* [What is expected] With the pictures omitted, repeat exactly the lines below starting with the line that has "C7: 680uF (AGND, VIN) -> 6.8uF (AGND, VIN)" and going on through the line that has "D4: diode (A".

* [Data provided]
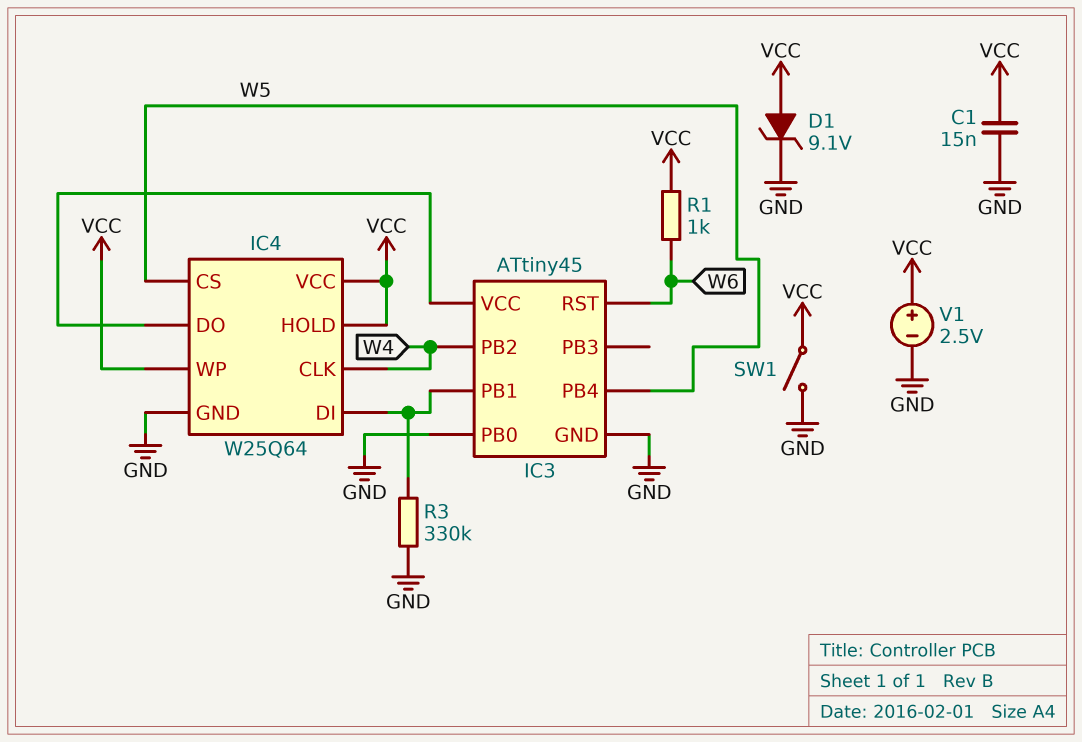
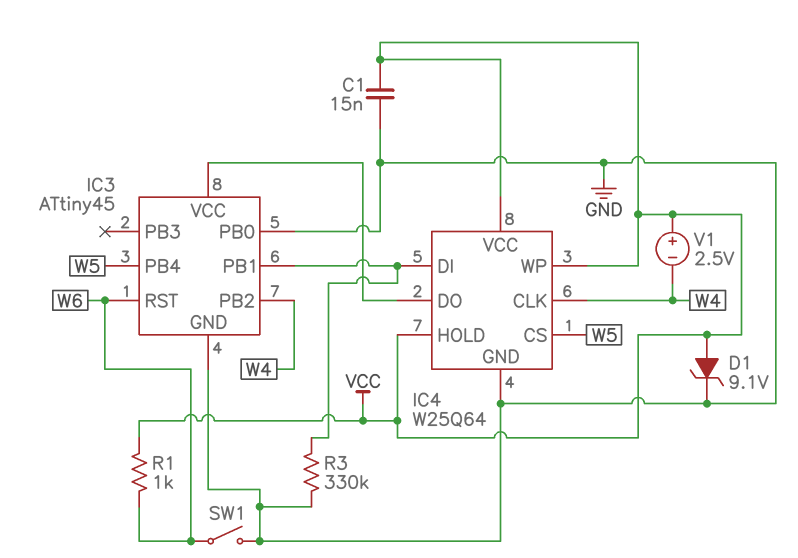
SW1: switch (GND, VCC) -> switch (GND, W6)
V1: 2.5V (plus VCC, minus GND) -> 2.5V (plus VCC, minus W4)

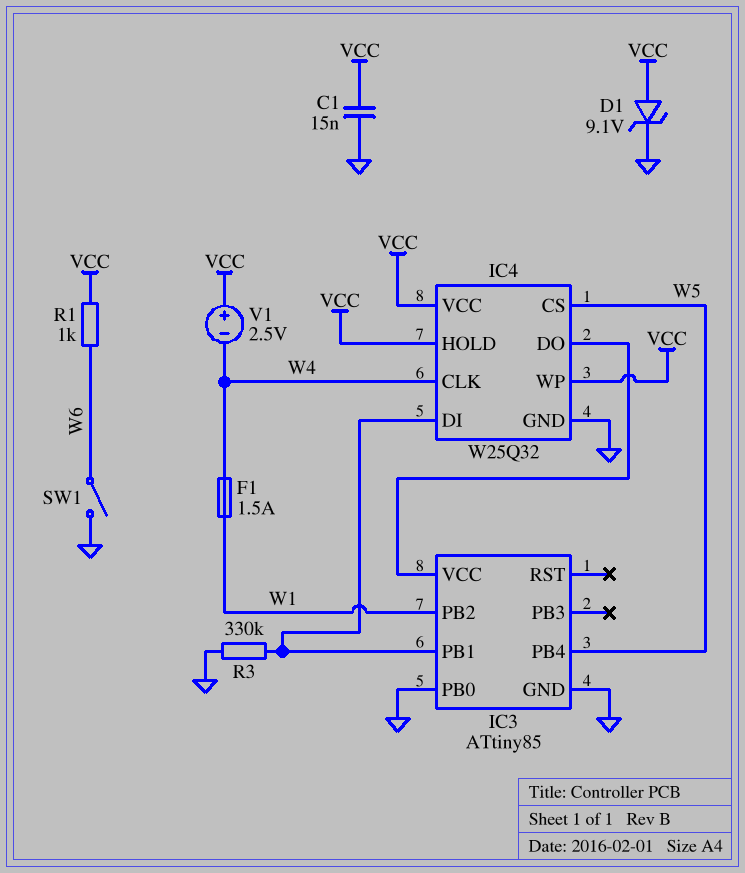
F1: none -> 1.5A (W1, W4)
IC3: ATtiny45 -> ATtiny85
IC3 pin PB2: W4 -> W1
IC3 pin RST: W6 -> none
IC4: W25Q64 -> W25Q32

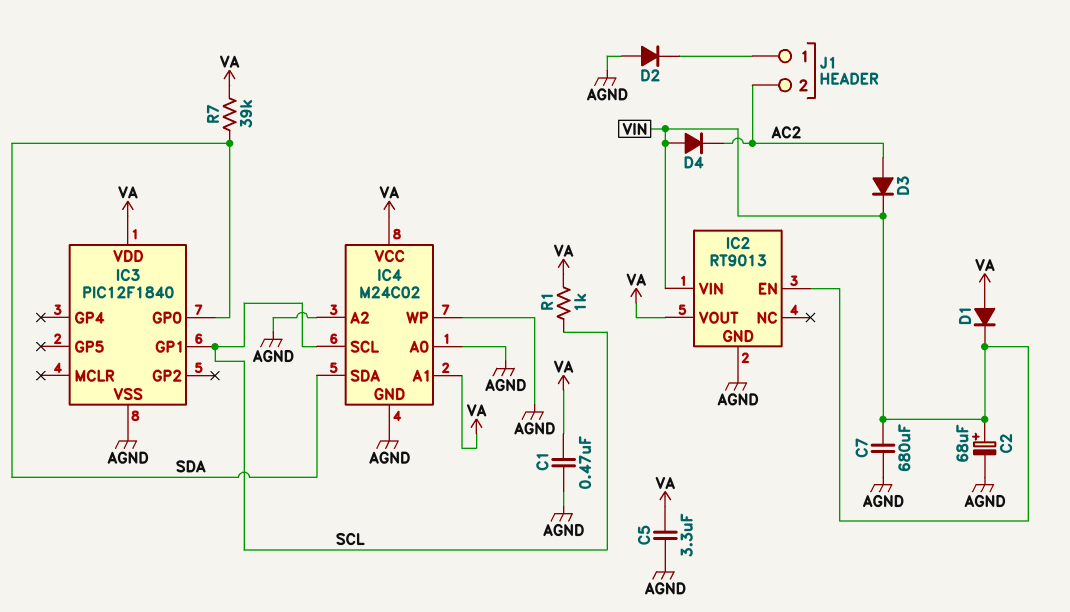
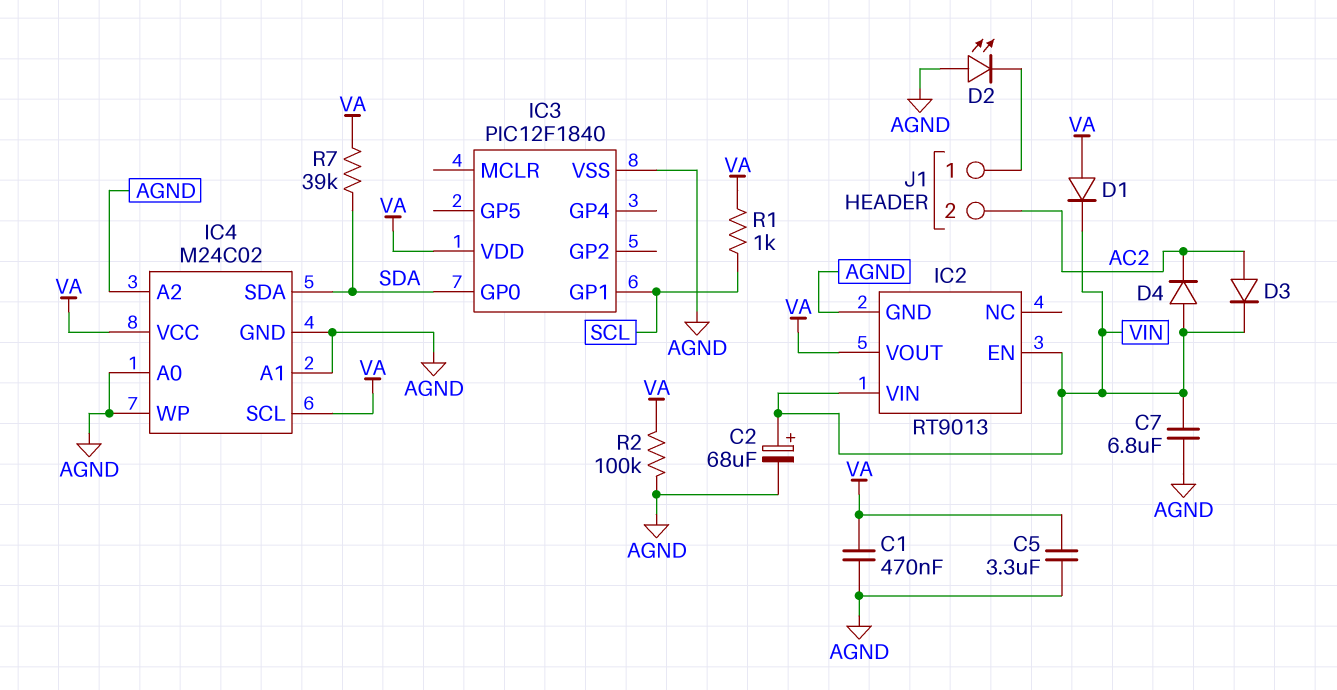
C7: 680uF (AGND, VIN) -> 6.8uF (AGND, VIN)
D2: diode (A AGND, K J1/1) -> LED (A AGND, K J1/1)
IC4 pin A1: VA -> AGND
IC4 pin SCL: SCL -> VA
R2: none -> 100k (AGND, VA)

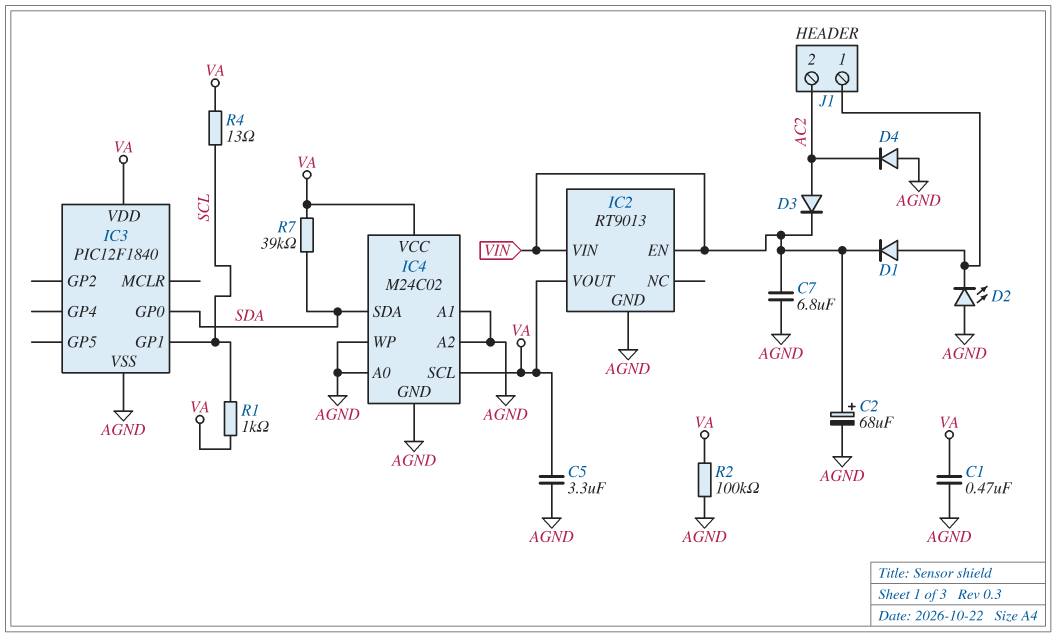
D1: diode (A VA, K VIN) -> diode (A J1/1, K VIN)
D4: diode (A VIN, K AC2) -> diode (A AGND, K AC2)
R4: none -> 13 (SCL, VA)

* [Problem solution]
C7: 680uF (AGND, VIN) -> 6.8uF (AGND, VIN)
D2: diode (A AGND, K J1/1) -> LED (A AGND, K J1/1)
IC4 pin A1: VA -> AGND
IC4 pin SCL: SCL -> VA
R2: none -> 100k (AGND, VA)

D1: diode (A VA, K VIN) -> diode (A J1/1, K VIN)
D4: diode (A VIN, K AC2) -> diode (A AGND, K AC2)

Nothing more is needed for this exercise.